◆ **EXERCISE**
Within the data that follows, how many lines carry the string "pink"? Give the number alone.

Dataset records
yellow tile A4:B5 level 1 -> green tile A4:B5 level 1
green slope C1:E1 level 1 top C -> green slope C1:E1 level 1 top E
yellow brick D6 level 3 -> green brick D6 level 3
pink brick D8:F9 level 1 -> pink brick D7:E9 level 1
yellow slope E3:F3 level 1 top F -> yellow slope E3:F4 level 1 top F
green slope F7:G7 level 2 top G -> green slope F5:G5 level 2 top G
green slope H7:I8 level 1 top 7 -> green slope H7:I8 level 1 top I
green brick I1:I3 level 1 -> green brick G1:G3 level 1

...

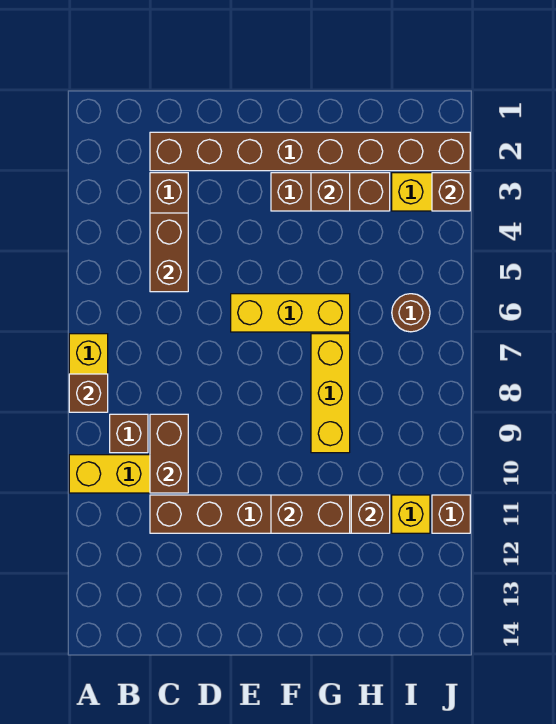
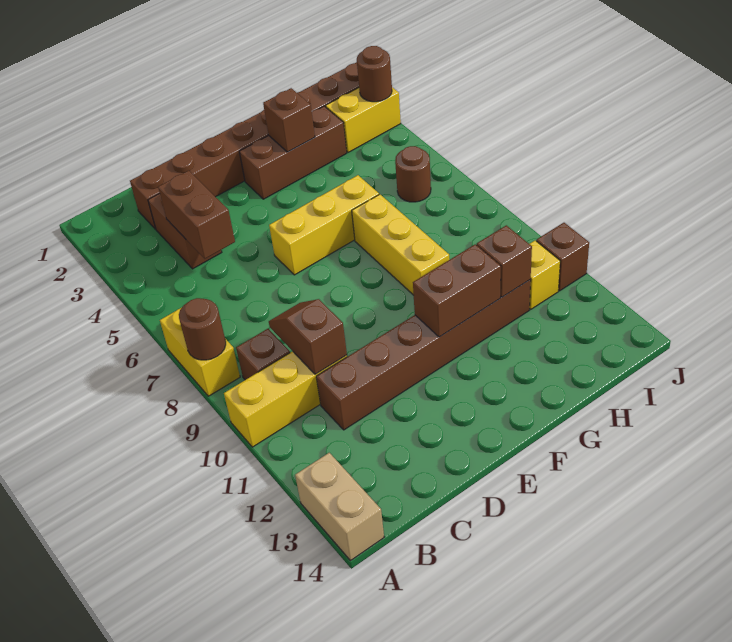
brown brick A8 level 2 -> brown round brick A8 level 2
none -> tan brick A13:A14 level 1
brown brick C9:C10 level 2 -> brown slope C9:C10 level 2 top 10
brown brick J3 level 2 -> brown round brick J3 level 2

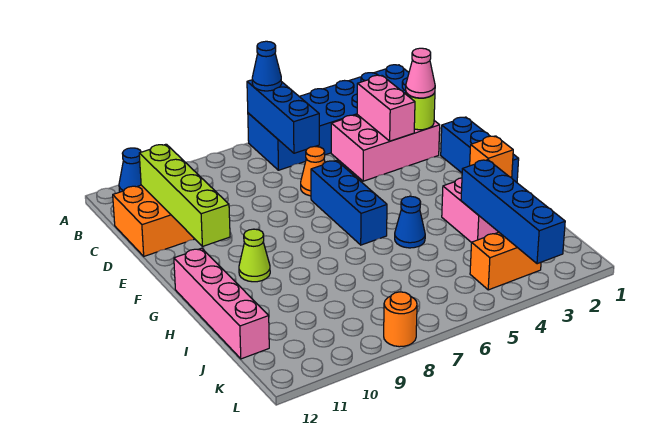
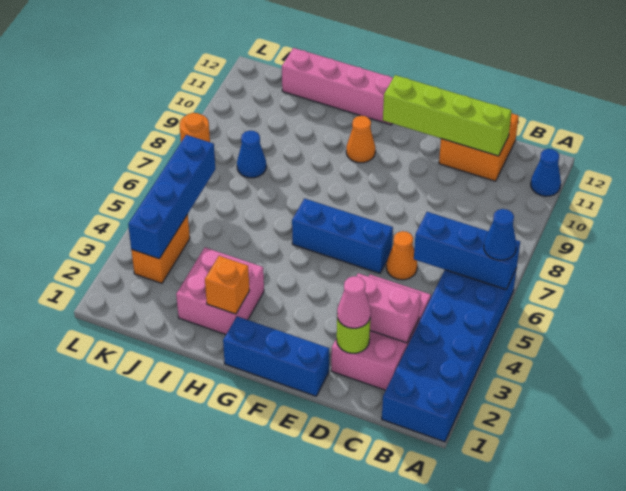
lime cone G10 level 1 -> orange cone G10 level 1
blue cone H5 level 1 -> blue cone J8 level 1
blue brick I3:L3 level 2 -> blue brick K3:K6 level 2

==

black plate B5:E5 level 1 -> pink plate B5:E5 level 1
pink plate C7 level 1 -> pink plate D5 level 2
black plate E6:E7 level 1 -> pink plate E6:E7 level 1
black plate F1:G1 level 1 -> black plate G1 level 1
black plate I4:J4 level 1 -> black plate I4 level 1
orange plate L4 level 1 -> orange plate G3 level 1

◆ **SOLUTION FOR THIS EXERCISE**
4